WHAT YOU WILL DO:
Which lines of the material below contain the string "kern"? Pull each of them out.

[START]

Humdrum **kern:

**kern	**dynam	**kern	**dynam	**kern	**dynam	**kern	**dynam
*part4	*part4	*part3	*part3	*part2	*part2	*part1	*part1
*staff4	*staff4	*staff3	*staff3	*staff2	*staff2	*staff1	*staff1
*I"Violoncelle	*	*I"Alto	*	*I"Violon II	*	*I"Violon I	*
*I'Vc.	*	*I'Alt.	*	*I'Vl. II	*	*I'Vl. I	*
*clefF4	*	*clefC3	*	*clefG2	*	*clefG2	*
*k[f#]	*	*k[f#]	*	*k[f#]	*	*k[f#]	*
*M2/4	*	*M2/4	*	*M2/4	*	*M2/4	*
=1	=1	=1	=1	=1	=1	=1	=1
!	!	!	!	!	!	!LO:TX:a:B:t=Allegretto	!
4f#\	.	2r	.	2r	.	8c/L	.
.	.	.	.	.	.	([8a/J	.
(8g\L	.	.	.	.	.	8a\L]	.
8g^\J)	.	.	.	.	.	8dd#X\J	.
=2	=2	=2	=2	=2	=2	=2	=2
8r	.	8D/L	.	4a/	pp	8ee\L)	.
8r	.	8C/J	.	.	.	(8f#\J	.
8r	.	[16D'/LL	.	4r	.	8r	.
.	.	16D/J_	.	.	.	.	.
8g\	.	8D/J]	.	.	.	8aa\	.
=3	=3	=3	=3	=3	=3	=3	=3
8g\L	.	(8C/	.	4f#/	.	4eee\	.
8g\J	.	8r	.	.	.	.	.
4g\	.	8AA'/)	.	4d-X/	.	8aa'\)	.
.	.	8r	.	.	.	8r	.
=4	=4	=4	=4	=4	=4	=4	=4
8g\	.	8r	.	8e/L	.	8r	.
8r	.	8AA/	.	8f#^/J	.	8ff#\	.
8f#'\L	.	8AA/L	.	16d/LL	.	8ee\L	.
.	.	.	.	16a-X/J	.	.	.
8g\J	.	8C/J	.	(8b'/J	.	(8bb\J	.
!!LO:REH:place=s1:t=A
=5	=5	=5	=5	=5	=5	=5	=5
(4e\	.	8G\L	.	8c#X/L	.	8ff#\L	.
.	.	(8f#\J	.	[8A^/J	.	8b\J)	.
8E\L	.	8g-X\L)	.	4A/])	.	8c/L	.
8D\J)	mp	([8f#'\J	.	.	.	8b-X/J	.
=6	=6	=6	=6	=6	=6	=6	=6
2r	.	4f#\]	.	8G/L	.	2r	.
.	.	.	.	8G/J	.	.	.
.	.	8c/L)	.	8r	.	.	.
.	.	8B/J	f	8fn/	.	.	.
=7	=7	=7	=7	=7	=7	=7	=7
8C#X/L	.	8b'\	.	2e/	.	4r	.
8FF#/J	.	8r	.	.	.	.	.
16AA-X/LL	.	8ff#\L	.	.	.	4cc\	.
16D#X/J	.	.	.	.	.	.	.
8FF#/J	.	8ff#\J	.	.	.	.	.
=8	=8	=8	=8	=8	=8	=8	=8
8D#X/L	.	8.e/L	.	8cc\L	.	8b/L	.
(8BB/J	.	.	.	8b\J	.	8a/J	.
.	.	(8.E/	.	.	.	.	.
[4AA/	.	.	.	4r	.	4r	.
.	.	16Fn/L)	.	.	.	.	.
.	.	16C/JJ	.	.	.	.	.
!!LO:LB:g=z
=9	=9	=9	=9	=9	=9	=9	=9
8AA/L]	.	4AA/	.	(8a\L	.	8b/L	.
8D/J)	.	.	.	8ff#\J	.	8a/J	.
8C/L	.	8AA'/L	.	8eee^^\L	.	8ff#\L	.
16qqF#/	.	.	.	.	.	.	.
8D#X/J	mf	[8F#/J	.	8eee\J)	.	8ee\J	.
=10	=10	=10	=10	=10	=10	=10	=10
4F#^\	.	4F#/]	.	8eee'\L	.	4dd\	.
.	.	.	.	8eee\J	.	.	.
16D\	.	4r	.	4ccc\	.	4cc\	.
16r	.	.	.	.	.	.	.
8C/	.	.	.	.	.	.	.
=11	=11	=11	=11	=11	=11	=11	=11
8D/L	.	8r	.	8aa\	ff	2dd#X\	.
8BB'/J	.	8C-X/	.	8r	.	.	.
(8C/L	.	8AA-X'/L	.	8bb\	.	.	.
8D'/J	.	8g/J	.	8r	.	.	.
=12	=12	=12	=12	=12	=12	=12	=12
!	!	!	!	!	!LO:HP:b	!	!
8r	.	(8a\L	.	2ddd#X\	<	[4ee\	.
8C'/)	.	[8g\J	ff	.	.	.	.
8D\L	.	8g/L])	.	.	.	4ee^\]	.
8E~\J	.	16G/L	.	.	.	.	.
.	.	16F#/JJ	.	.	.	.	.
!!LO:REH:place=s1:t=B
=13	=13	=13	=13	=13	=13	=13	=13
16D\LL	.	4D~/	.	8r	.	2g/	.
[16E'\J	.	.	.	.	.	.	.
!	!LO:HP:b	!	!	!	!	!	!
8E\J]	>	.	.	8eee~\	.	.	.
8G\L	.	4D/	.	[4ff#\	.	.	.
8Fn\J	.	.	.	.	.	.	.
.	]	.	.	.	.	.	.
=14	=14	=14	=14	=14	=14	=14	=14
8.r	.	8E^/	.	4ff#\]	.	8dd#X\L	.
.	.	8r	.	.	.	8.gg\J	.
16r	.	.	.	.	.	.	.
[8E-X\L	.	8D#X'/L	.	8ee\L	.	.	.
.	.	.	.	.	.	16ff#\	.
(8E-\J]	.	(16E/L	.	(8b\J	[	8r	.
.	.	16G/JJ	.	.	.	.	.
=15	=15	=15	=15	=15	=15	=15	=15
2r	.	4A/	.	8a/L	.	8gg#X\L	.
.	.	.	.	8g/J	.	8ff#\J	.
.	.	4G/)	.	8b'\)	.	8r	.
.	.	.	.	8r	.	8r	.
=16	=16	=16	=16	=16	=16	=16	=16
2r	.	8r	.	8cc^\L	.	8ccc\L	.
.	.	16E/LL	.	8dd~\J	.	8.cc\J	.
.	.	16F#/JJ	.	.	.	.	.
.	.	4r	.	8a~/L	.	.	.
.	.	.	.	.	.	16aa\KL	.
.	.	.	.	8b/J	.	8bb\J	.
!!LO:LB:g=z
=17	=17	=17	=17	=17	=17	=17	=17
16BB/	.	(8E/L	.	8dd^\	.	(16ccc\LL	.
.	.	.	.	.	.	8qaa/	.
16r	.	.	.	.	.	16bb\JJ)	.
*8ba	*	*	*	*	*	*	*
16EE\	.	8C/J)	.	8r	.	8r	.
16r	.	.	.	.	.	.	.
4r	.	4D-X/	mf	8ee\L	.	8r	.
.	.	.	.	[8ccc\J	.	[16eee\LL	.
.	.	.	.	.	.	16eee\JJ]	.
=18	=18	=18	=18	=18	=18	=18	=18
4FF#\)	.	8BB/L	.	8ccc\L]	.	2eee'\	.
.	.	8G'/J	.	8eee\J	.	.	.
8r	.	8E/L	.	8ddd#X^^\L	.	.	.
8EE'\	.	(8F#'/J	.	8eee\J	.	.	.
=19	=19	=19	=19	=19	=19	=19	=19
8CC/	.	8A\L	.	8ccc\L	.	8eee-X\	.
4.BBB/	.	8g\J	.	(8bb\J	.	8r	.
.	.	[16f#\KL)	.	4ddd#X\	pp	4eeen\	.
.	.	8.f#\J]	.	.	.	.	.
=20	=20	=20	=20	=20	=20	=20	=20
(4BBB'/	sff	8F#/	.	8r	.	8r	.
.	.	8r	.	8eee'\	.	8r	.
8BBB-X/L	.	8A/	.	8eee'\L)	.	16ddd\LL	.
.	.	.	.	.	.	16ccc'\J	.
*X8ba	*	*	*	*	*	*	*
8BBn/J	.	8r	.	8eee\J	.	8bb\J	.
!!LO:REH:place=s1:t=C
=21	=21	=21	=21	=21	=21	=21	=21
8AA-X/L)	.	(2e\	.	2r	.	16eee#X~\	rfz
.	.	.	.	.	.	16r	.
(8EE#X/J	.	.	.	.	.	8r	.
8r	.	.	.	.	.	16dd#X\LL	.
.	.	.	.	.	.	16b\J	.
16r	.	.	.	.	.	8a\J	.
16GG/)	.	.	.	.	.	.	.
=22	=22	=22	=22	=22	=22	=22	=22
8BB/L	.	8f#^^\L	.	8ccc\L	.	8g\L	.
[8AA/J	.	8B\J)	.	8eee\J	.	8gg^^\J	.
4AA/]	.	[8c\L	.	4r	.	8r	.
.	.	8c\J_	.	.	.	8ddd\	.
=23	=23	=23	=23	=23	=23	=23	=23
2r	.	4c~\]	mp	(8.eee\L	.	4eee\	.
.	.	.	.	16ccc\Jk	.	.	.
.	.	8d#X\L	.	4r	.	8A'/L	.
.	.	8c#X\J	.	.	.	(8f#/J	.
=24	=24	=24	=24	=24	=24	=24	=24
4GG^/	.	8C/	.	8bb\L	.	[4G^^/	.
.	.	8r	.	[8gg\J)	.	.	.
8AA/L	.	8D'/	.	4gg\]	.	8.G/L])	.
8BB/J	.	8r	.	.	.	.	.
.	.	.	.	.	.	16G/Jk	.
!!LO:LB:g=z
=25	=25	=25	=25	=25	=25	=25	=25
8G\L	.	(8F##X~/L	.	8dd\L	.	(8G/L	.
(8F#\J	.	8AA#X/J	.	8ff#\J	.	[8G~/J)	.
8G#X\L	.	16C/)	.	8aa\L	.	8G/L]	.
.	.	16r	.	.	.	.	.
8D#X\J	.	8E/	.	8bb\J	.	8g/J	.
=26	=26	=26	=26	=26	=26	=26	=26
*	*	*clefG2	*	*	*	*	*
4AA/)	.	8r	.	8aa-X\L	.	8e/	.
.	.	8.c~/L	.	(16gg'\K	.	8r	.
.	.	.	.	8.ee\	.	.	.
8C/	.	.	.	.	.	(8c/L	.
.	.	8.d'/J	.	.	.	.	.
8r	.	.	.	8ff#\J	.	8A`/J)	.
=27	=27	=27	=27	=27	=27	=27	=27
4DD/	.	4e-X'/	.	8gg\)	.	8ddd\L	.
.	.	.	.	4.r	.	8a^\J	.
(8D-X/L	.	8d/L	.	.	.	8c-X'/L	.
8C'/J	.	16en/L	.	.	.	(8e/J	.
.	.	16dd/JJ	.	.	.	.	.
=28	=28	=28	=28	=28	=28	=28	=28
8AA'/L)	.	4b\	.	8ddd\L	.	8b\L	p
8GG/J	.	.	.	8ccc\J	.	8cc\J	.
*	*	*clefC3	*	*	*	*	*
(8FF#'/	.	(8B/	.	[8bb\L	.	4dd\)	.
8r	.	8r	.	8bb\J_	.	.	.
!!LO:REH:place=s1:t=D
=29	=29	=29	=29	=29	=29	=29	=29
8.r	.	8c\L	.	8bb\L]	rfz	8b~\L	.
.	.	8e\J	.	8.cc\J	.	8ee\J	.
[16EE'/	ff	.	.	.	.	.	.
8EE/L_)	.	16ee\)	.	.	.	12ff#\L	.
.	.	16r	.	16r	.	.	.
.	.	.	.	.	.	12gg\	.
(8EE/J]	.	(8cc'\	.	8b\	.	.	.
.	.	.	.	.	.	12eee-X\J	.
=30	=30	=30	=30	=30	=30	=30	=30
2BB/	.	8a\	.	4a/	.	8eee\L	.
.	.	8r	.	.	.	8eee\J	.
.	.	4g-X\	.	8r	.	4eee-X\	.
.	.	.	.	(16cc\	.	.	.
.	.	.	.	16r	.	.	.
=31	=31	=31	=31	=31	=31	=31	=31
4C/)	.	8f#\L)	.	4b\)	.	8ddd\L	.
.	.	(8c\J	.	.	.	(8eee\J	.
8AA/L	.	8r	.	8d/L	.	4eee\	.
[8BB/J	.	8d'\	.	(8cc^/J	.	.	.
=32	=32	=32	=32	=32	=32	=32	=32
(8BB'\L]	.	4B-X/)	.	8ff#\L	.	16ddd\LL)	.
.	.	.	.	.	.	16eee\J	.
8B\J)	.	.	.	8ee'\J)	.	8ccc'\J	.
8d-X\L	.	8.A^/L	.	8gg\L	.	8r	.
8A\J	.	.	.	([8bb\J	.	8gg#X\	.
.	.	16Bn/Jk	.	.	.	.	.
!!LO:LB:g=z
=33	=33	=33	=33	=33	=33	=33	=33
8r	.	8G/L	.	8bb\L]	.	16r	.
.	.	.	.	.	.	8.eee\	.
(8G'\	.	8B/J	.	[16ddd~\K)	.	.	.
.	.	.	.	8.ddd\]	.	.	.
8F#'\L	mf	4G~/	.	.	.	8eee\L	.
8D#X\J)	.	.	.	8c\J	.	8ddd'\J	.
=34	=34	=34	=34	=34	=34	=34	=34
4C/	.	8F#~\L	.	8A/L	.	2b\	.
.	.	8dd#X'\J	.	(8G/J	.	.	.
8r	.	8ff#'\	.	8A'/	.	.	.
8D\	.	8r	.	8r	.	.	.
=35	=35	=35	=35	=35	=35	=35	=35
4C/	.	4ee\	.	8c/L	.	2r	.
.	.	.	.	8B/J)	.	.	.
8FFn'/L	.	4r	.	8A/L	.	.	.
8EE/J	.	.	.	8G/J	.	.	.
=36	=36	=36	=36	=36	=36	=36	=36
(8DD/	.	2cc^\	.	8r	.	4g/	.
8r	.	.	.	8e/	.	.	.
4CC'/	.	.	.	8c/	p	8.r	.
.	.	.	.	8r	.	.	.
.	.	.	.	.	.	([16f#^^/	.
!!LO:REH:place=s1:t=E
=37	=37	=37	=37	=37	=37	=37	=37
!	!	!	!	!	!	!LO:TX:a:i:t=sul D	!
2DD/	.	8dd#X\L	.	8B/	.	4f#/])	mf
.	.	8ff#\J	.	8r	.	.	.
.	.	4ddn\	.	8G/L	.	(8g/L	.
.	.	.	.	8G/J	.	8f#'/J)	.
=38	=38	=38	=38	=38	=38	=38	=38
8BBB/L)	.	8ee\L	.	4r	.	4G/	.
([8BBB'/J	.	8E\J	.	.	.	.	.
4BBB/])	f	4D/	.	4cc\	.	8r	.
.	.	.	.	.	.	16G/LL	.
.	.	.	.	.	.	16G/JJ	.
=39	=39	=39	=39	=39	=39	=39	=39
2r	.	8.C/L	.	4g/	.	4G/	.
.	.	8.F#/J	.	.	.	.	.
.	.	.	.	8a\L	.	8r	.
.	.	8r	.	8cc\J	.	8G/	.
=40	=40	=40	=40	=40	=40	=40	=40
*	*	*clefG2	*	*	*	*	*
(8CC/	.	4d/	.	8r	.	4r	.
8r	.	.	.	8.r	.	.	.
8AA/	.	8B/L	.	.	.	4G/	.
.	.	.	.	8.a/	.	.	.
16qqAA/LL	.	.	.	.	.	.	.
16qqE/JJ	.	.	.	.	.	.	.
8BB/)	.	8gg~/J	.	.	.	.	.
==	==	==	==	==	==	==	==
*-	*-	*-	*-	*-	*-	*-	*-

[END]

WRITTEN SOLUTION:
Humdrum **kern:
**kern	**dynam	**kern	**dynam	**kern	**dynam	**kern	**dynam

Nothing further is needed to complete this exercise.